▶ **What to do**: Count, in the data that follows, every line with the string "lime", and give that count as the whole reply.

▶ **Provided records**:
____
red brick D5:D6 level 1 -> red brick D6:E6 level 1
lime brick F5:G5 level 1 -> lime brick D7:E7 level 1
____
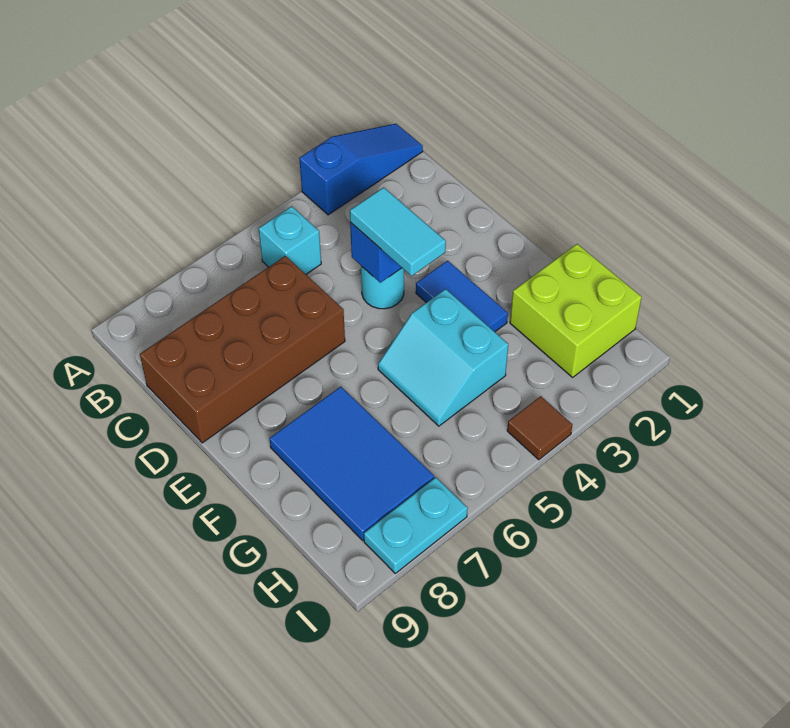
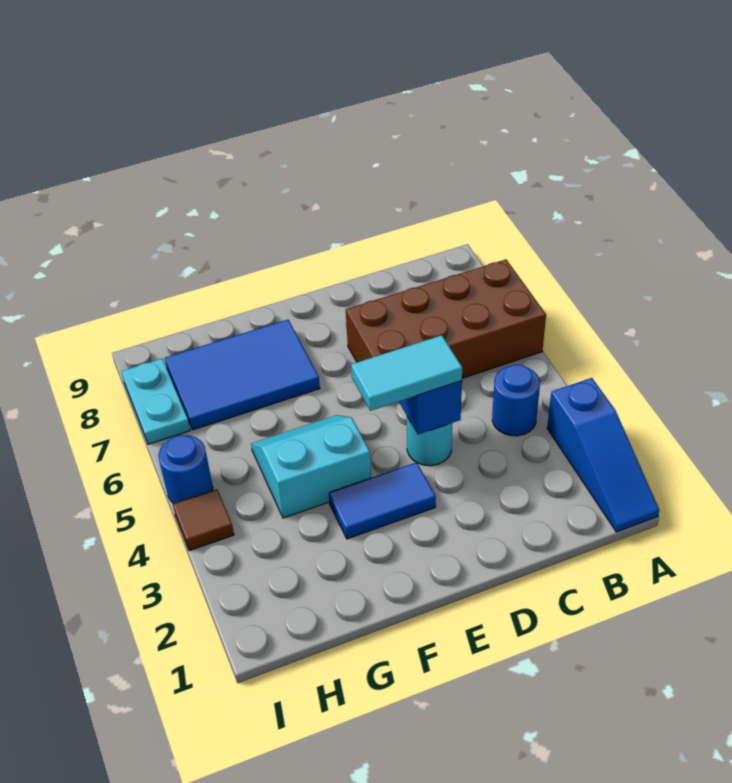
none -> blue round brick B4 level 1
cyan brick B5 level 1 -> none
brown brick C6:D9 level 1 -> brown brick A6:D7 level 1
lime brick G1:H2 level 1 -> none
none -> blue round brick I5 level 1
____
▶ **Expected answer**: 2